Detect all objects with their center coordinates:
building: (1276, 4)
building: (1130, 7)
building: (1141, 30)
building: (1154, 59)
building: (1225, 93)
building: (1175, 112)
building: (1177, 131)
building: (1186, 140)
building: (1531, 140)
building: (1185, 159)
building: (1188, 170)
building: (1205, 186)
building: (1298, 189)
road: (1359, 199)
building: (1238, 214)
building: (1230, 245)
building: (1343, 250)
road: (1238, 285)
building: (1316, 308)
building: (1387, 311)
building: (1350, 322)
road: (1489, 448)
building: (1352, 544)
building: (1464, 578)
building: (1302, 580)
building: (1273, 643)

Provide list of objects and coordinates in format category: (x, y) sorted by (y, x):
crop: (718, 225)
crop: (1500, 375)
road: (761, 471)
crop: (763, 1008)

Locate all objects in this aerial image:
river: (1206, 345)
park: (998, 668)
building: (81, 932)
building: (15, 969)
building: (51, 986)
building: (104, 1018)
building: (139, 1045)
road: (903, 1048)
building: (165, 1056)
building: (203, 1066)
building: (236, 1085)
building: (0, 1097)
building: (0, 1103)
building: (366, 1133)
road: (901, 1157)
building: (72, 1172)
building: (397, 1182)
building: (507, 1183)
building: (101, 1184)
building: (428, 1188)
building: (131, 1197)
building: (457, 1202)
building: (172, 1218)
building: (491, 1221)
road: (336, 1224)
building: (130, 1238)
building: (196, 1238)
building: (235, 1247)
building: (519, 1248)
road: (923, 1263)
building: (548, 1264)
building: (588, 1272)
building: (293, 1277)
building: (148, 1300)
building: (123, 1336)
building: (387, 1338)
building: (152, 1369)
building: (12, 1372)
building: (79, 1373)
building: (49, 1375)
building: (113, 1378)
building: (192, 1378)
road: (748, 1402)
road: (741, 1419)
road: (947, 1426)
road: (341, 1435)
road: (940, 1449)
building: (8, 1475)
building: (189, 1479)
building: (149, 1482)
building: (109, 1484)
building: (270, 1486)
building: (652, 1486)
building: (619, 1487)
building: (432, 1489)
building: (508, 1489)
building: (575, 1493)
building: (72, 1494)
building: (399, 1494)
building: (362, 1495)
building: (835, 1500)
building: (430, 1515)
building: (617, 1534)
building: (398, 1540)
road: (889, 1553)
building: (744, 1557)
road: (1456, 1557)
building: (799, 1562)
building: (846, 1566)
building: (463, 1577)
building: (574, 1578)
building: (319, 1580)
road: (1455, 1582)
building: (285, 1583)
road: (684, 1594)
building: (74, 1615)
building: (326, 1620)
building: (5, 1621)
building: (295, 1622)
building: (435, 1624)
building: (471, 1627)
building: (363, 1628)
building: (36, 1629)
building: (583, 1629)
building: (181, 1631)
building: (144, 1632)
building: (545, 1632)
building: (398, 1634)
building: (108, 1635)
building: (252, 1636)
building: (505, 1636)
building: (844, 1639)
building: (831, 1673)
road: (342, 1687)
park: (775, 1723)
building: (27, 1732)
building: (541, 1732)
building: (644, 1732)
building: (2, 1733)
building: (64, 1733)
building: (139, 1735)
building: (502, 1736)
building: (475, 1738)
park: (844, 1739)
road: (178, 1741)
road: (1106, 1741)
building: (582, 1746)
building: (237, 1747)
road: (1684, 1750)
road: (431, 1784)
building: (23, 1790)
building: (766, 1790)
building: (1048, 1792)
------------------------------------------------------------
Work out how many lines of the entries contain the word "coordinates", and answer with that number alone.

* **RESULT FOR THIS EXERCISE**
2